[PROBLEM STATEMENT] Print, word for word, the opening line of the data below and every line after it through the line that contains "(427, 239) = (234, 206): turquoise", but not the pictures.

─── DATASET RECORDS

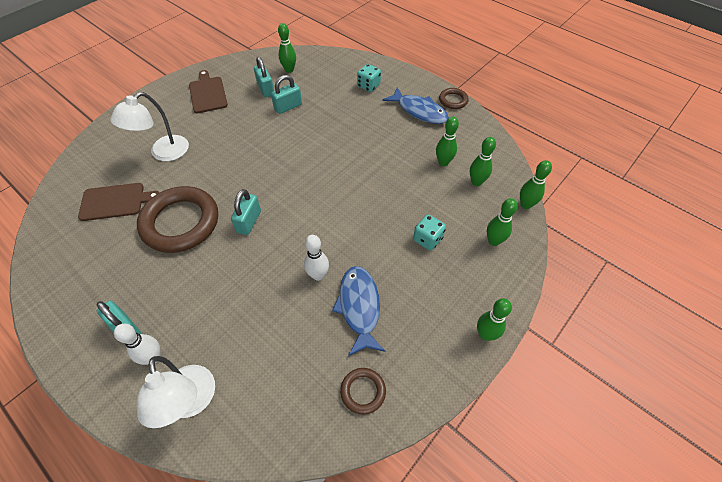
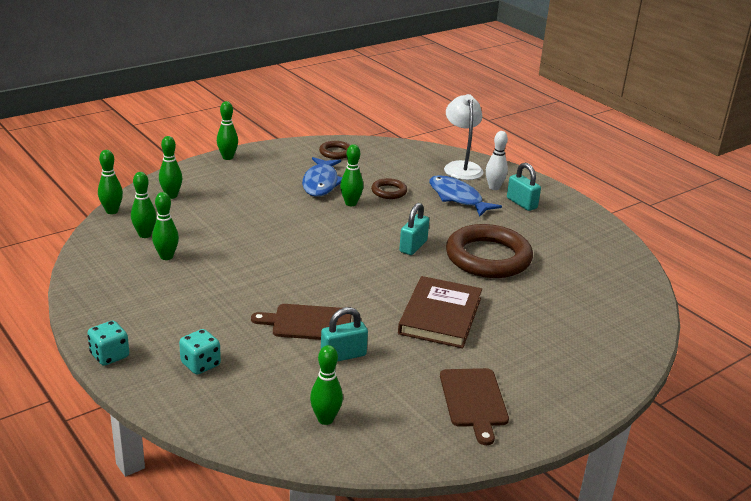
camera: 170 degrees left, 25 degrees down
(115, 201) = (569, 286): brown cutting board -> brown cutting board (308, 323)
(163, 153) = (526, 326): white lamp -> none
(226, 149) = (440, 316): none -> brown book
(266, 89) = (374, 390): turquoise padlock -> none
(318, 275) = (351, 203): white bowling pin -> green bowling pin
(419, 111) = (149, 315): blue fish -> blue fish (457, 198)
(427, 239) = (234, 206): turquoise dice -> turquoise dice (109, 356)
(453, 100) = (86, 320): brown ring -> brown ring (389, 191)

──────

[EXERCISE RESPONSE]
camera: 170 degrees left, 25 degrees down
(115, 201) = (569, 286): brown cutting board -> brown cutting board (308, 323)
(163, 153) = (526, 326): white lamp -> none
(226, 149) = (440, 316): none -> brown book
(266, 89) = (374, 390): turquoise padlock -> none
(318, 275) = (351, 203): white bowling pin -> green bowling pin
(419, 111) = (149, 315): blue fish -> blue fish (457, 198)
(427, 239) = (234, 206): turquoise dice -> turquoise dice (109, 356)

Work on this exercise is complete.